• [Work task]: Only the lines of the data holding the string "VBAT" need to be returned.

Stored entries
•••

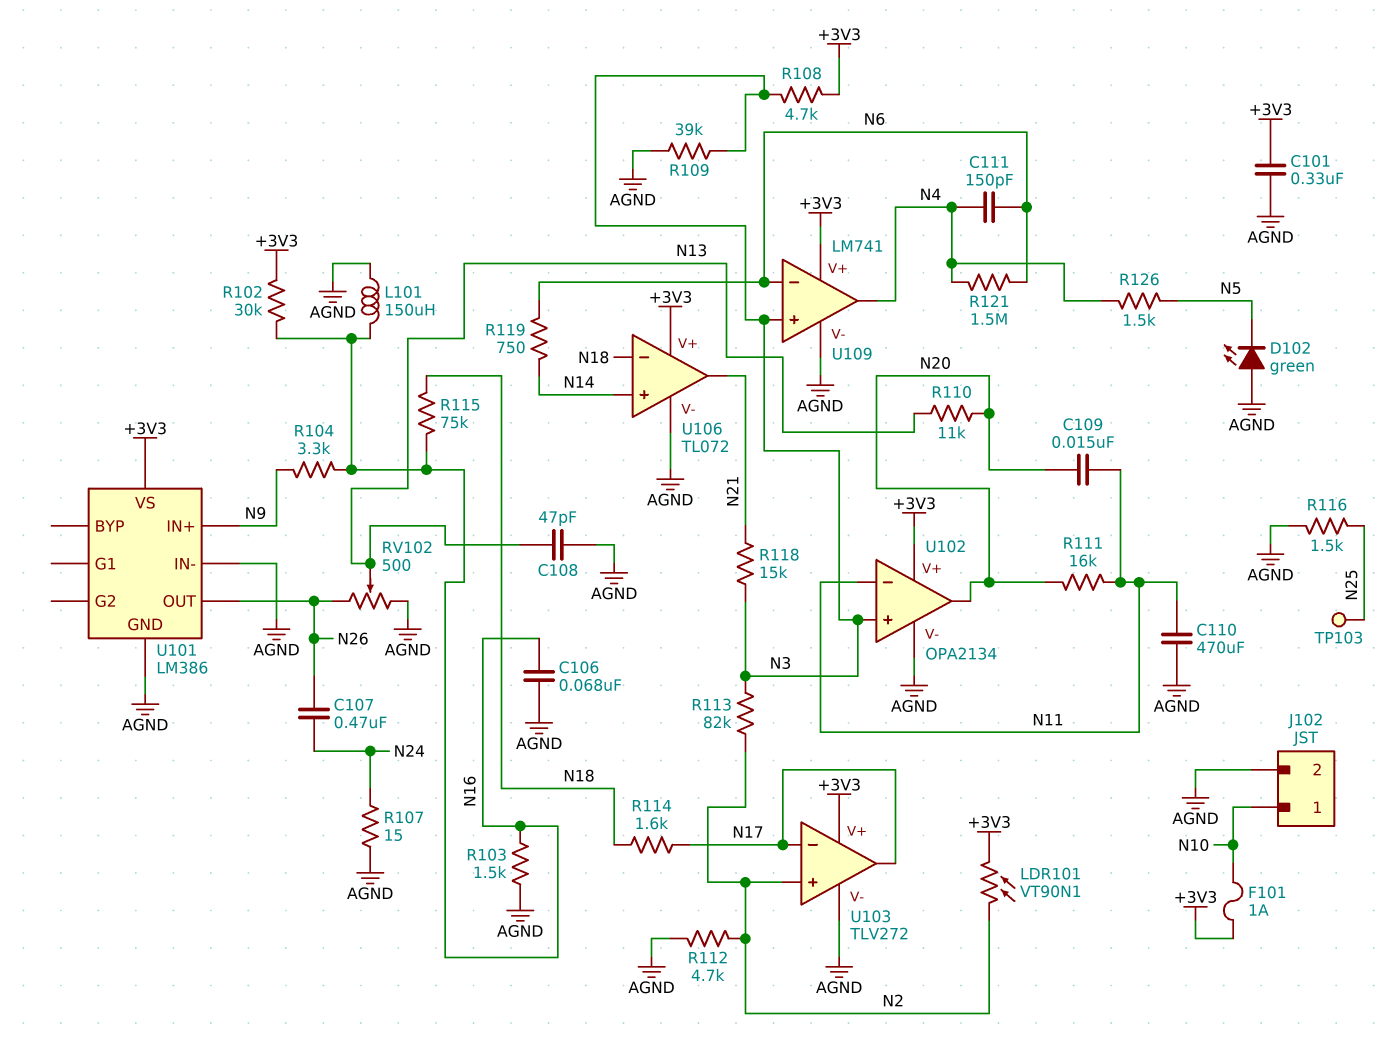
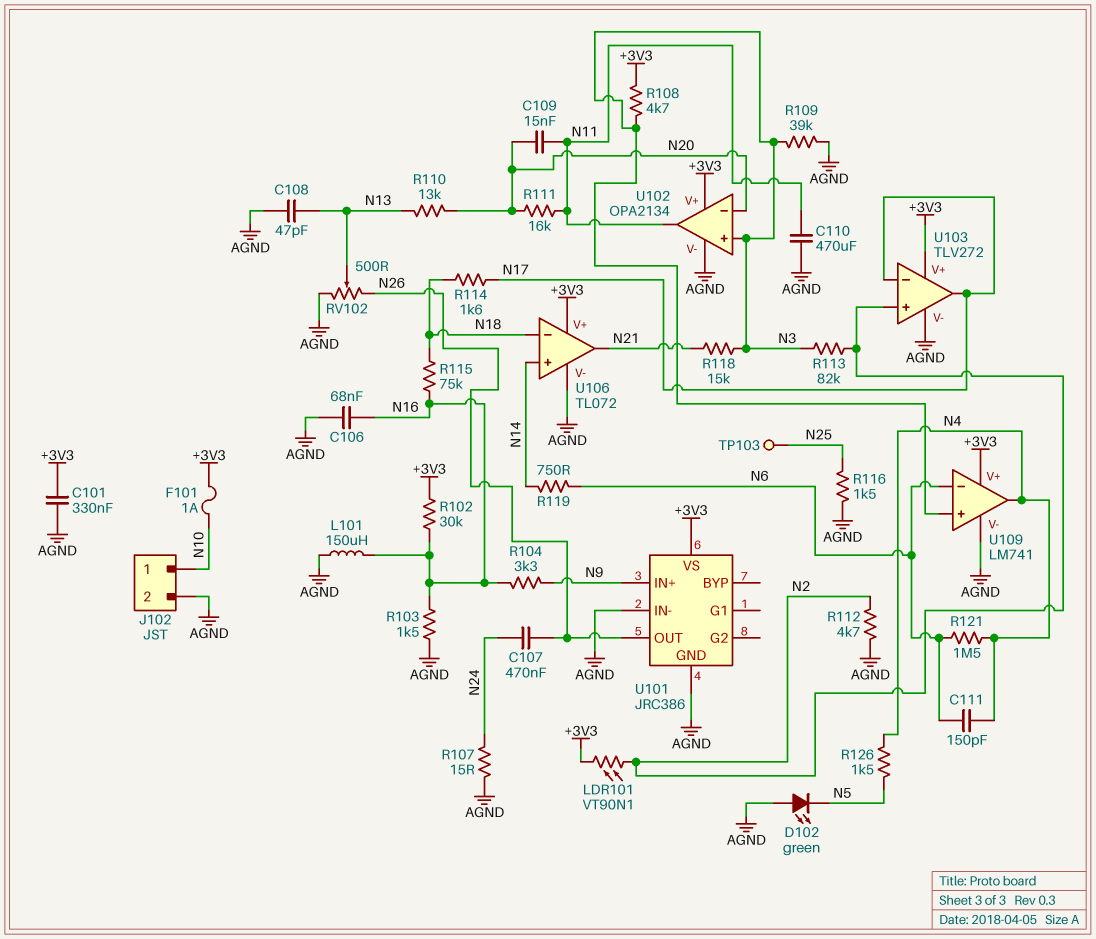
R110: 11k (N13, N20) -> 13k (N13, N20)
U101: LM386 -> JRC386
U102 pin in-: N11 -> N20
U102 pin out: N20 -> N11

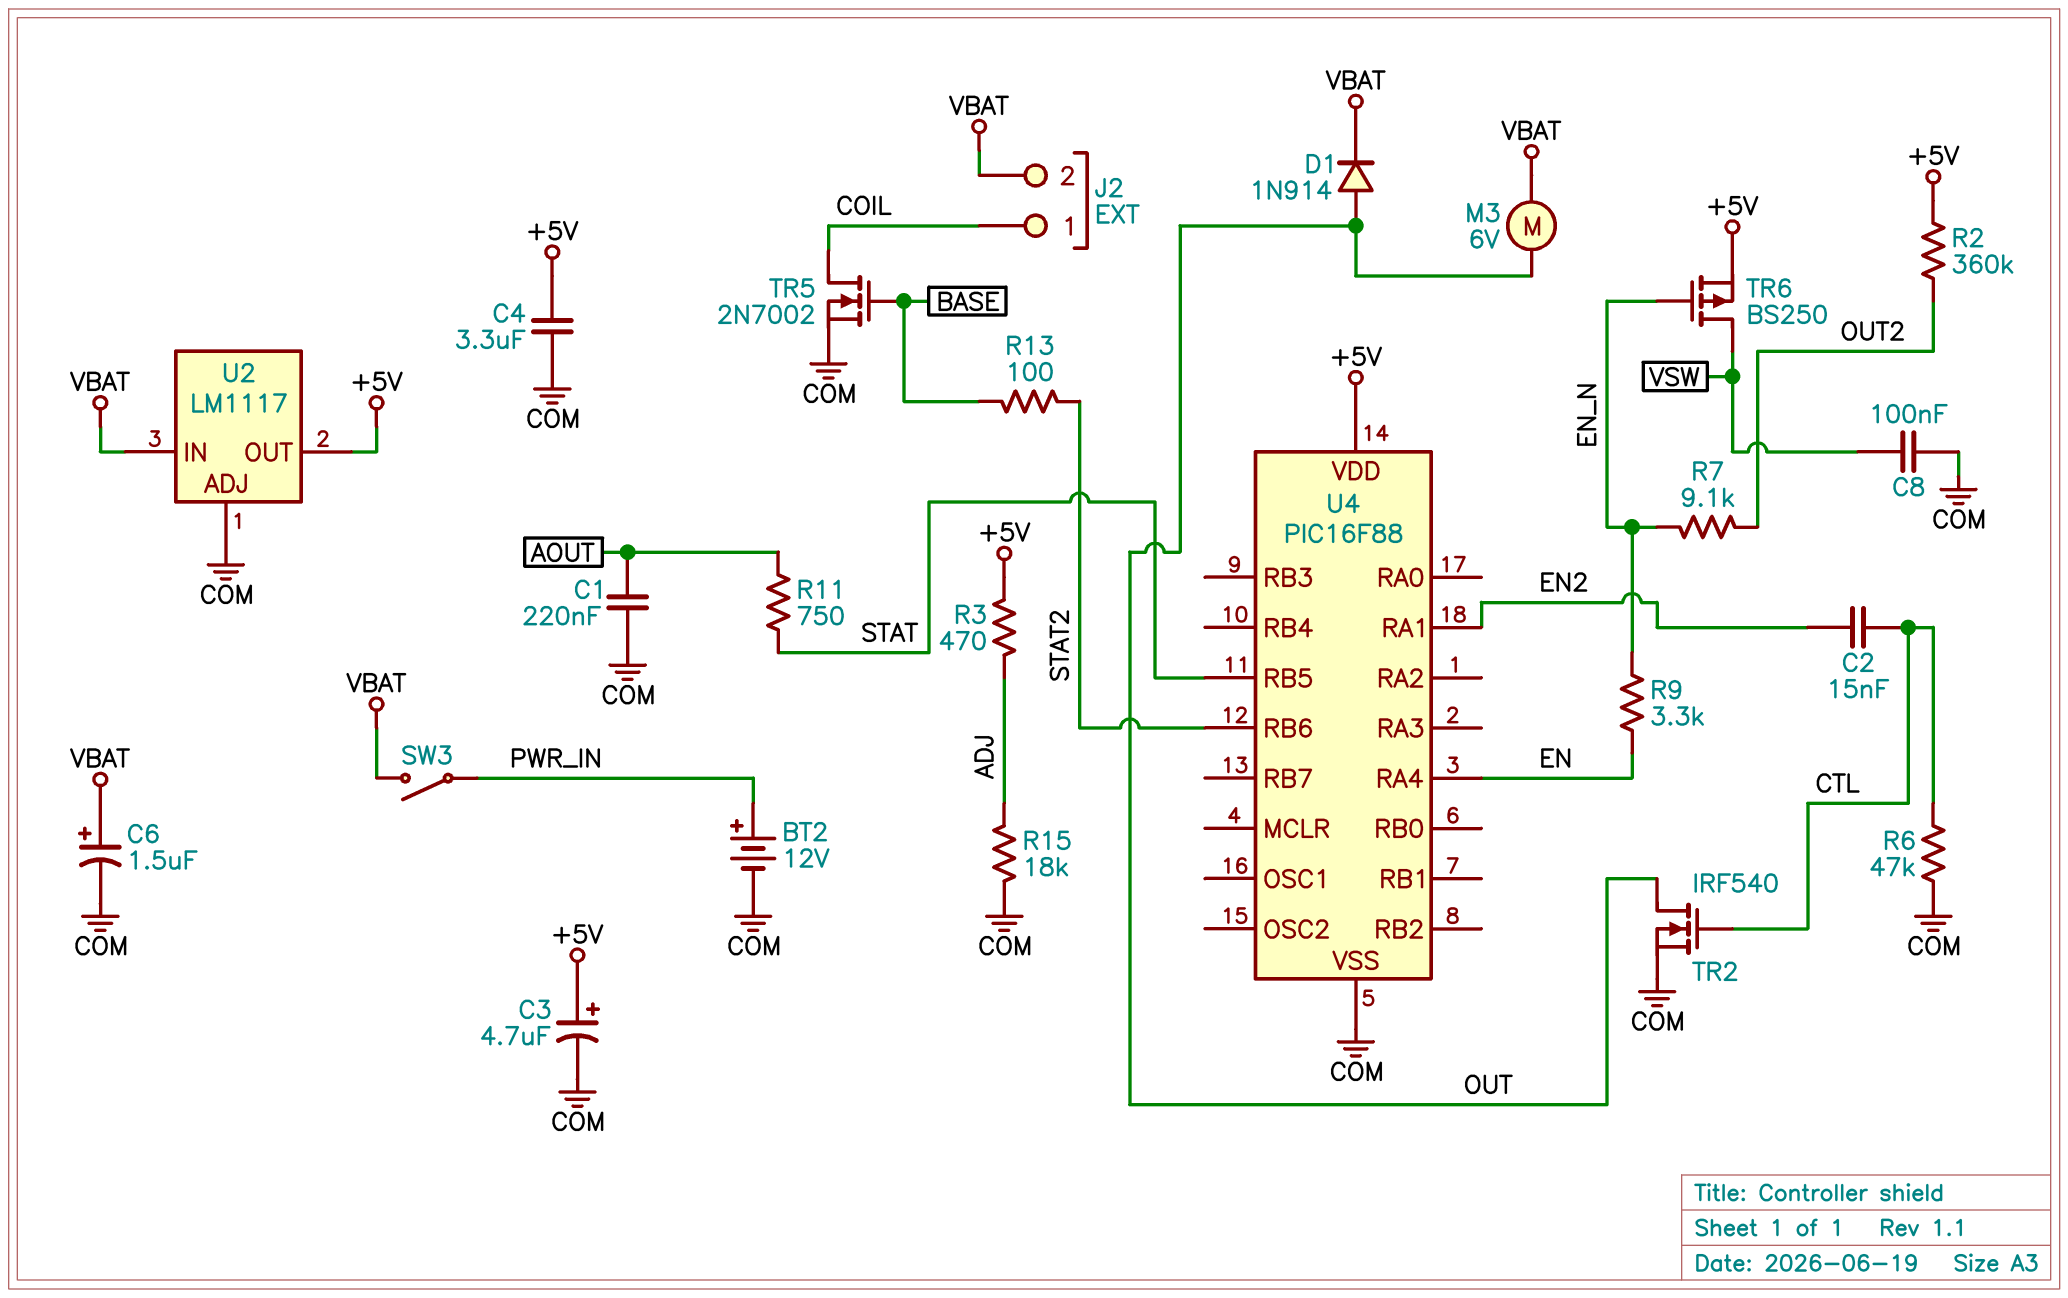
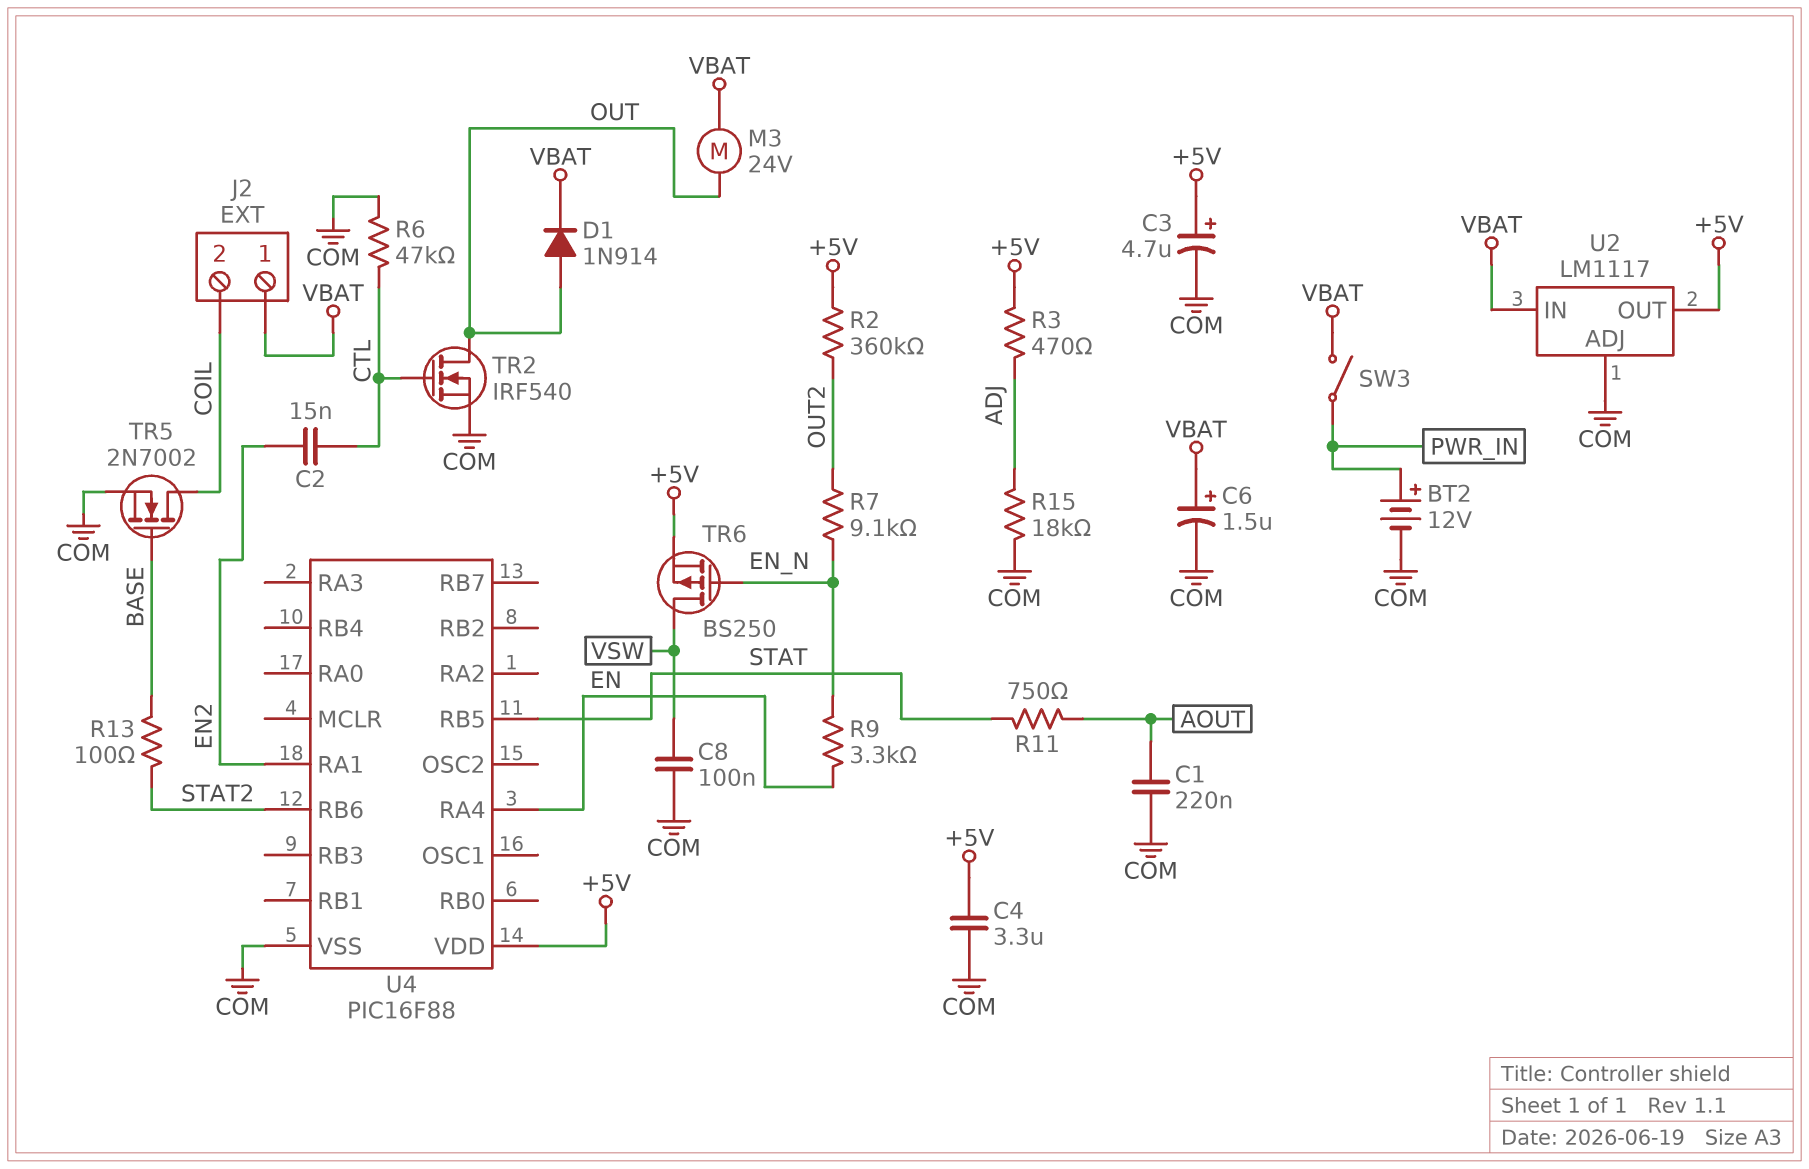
J2 pin 1: COIL -> VBAT
J2 pin 2: VBAT -> COIL
M3: motor 6V (OUT, VBAT) -> motor 24V (OUT, VBAT)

•••

• [Task result]:
J2 pin 1: COIL -> VBAT
J2 pin 2: VBAT -> COIL
M3: motor 6V (OUT, VBAT) -> motor 24V (OUT, VBAT)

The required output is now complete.